## Input
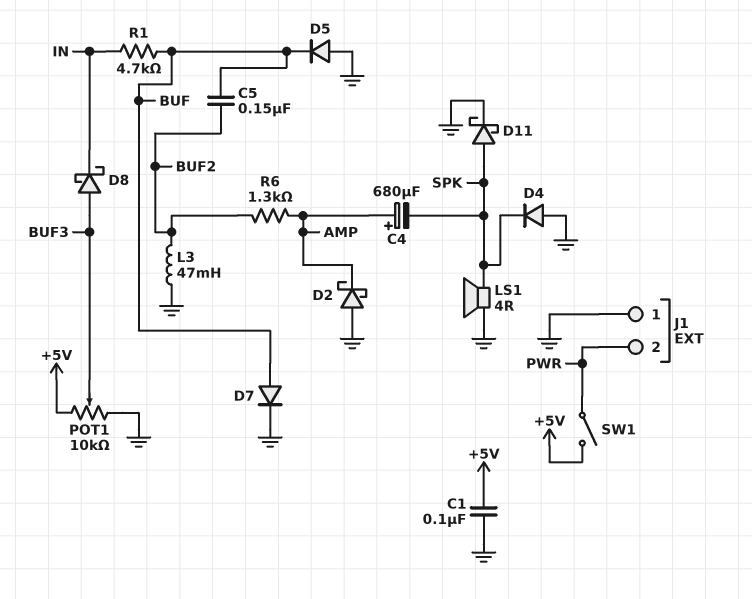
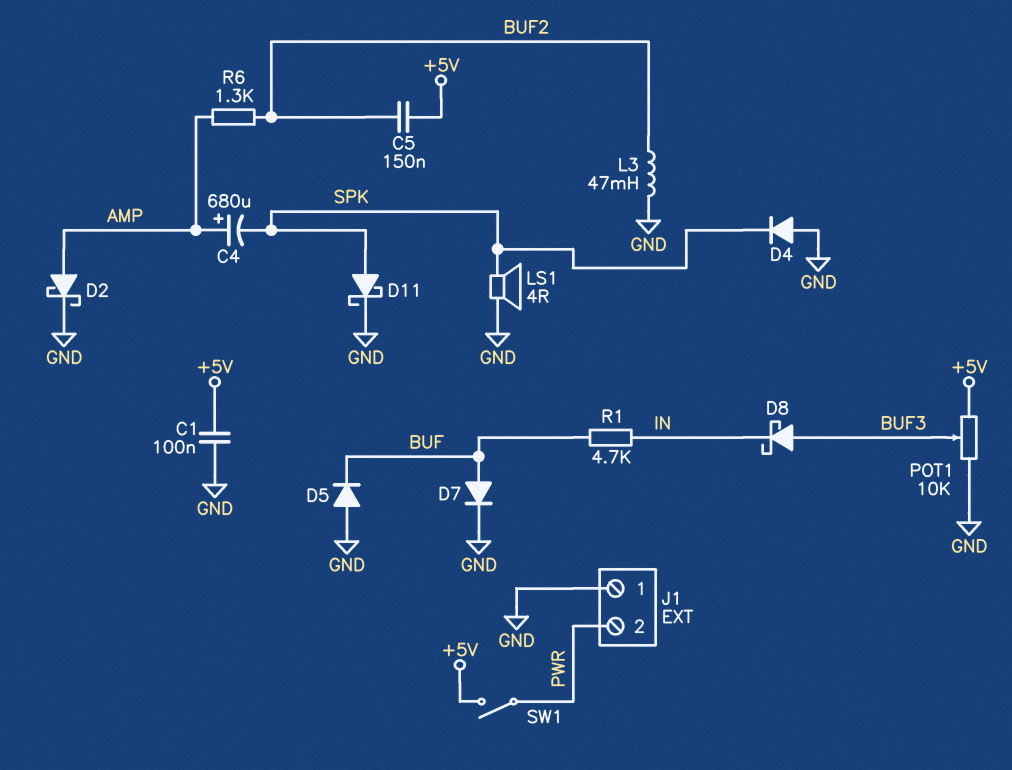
C5: 150nF (BUF, BUF2) -> 150nF (+5V, BUF2)
D2: schottky (A GND, K AMP) -> schottky (A AMP, K GND)

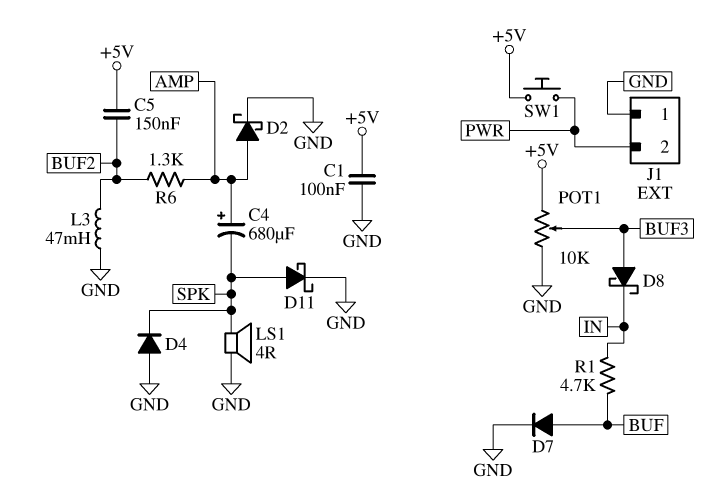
D5: diode (A GND, K BUF) -> none
SW1: switch (+5V, PWR) -> button (+5V, PWR)

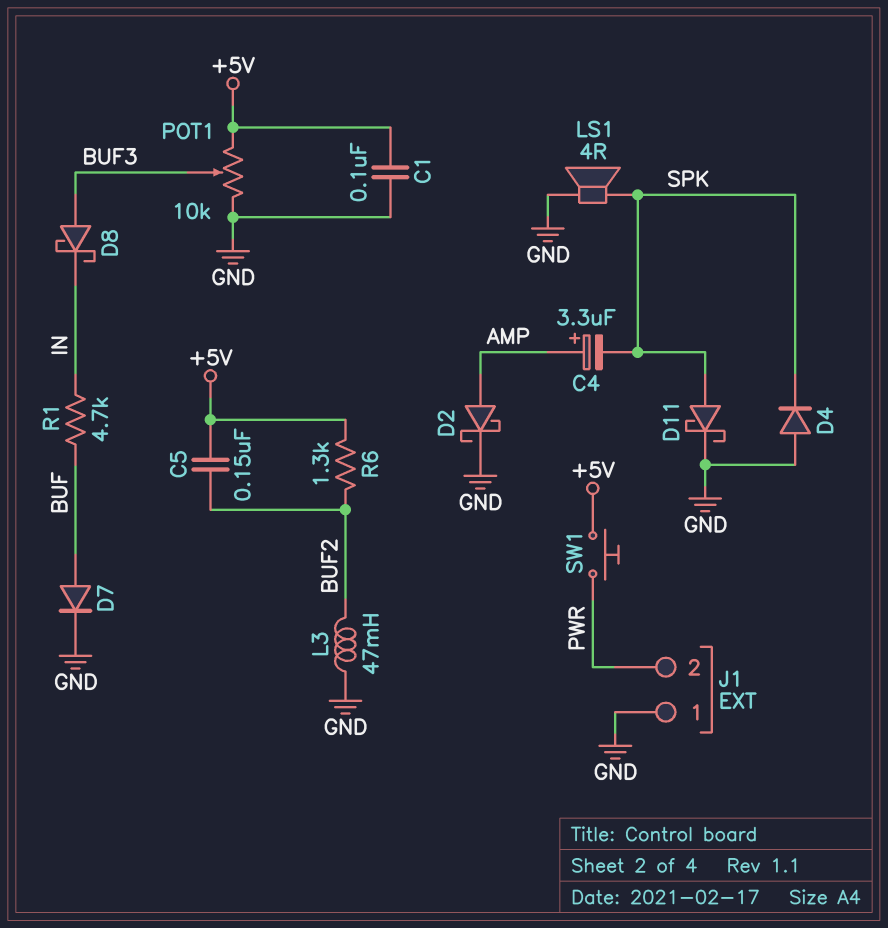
C4: 680uF (plus AMP, minus SPK) -> 3.3uF (plus AMP, minus SPK)
R6: 1.3k (AMP, BUF2) -> 1.3k (+5V, BUF2)

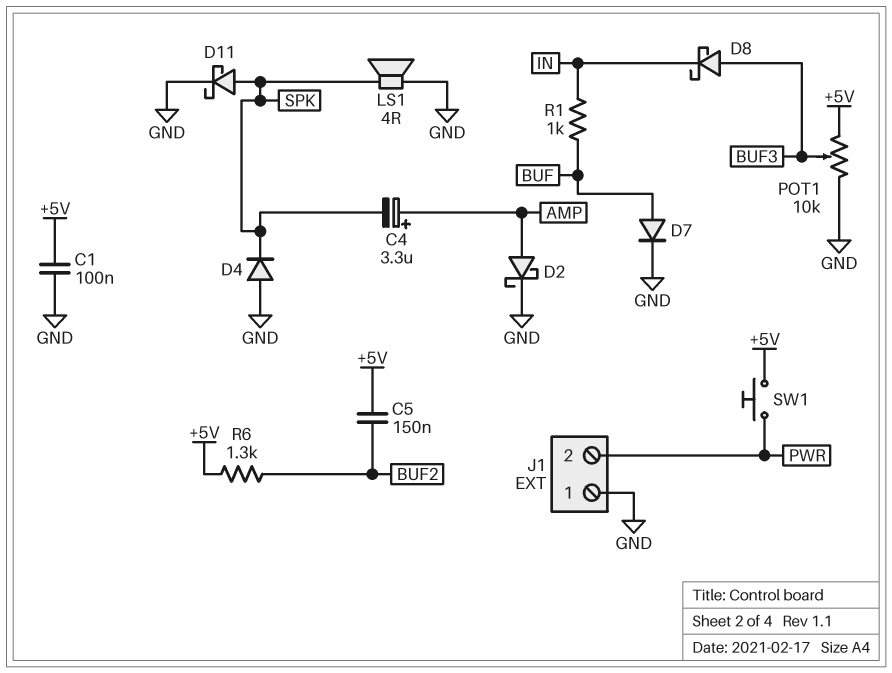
L3: 47mH (BUF2, GND) -> none
R1: 4.7k (BUF, IN) -> 1k (BUF, IN)

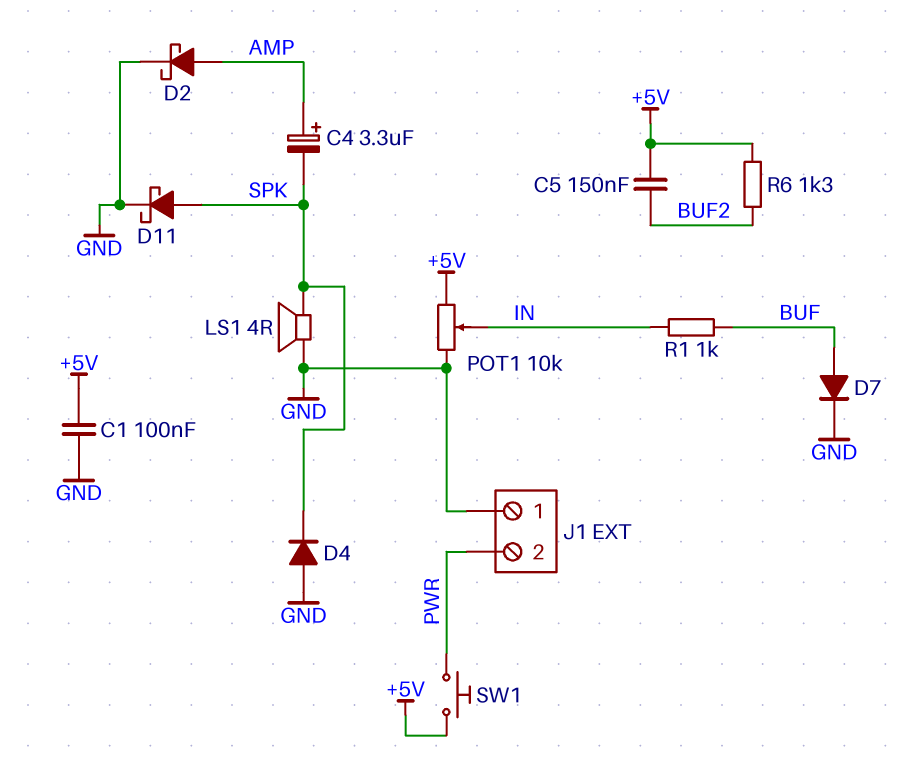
D8: schottky (A BUF3, K IN) -> none
POT1: 10k (+5V, GND, wiper BUF3) -> 10k (+5V, GND, wiper IN)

## Exercise prompt
Leave every picture out and copy precisely the lines from the one containing "SW1: switch (+5V, PWR) -> button (+5V, PWR)" through the last line of the data above, both ends included.

## Exercise response
SW1: switch (+5V, PWR) -> button (+5V, PWR)

C4: 680uF (plus AMP, minus SPK) -> 3.3uF (plus AMP, minus SPK)
R6: 1.3k (AMP, BUF2) -> 1.3k (+5V, BUF2)

L3: 47mH (BUF2, GND) -> none
R1: 4.7k (BUF, IN) -> 1k (BUF, IN)

D8: schottky (A BUF3, K IN) -> none
POT1: 10k (+5V, GND, wiper BUF3) -> 10k (+5V, GND, wiper IN)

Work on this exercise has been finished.